Below are the records; give again exactly the line with "purple diamond: (264, 341)", the line with "purple cross: (475, 211) -> (398, 293), moved", and each line that lies between them, and nothing besides.

Stored items
◇ ◇ ◇ ◇ ◇ ◇ ◇
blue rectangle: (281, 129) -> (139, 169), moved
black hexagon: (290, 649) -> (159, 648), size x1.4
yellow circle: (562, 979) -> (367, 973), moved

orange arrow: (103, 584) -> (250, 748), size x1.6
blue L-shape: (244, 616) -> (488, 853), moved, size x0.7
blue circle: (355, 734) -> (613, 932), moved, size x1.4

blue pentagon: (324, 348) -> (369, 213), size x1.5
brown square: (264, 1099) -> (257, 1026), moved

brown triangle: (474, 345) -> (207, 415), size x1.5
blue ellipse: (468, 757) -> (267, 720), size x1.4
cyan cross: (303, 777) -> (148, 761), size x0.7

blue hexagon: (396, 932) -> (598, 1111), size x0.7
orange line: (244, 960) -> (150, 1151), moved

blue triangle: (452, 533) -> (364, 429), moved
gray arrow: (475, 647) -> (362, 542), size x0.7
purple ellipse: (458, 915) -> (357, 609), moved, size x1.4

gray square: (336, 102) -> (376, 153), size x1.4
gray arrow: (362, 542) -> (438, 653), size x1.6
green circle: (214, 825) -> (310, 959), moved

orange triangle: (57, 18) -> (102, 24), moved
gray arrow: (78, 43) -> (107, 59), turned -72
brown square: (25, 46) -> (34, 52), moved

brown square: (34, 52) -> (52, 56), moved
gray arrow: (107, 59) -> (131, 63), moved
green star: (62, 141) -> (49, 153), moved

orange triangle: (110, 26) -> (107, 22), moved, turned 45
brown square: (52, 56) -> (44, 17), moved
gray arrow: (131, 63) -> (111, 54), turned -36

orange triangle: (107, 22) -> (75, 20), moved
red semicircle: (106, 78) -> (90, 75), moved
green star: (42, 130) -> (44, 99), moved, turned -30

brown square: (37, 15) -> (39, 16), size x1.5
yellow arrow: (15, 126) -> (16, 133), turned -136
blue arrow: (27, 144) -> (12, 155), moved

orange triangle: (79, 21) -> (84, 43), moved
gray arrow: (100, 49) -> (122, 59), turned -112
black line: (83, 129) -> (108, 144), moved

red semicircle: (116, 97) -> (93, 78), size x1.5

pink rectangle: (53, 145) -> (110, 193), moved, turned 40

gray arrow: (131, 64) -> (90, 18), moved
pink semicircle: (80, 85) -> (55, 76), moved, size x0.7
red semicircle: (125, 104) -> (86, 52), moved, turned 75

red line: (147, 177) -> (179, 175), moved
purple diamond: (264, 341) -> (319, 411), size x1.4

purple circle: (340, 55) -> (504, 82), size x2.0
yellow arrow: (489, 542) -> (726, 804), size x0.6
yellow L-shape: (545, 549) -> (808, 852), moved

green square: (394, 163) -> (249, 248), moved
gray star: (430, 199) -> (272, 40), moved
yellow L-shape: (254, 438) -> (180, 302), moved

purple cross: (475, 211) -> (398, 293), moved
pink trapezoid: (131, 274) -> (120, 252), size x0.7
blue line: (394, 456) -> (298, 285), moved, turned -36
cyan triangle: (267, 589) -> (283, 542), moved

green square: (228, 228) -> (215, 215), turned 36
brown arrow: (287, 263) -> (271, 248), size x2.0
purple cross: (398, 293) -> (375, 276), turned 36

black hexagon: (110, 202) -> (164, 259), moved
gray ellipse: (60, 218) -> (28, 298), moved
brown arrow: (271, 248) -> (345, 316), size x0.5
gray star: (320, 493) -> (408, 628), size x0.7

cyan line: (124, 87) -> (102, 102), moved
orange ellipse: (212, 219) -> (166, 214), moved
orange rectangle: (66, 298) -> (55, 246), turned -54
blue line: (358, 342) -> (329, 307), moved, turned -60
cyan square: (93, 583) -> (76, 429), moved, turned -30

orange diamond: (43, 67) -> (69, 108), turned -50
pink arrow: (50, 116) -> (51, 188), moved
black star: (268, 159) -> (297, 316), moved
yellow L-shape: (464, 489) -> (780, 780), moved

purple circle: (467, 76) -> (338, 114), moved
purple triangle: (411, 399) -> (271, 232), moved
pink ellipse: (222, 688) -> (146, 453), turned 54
◇ ◇ ◇ ◇ ◇ ◇ ◇
RESULT:
purple diamond: (264, 341) -> (319, 411), size x1.4

purple circle: (340, 55) -> (504, 82), size x2.0
yellow arrow: (489, 542) -> (726, 804), size x0.6
yellow L-shape: (545, 549) -> (808, 852), moved

green square: (394, 163) -> (249, 248), moved
gray star: (430, 199) -> (272, 40), moved
yellow L-shape: (254, 438) -> (180, 302), moved

purple cross: (475, 211) -> (398, 293), moved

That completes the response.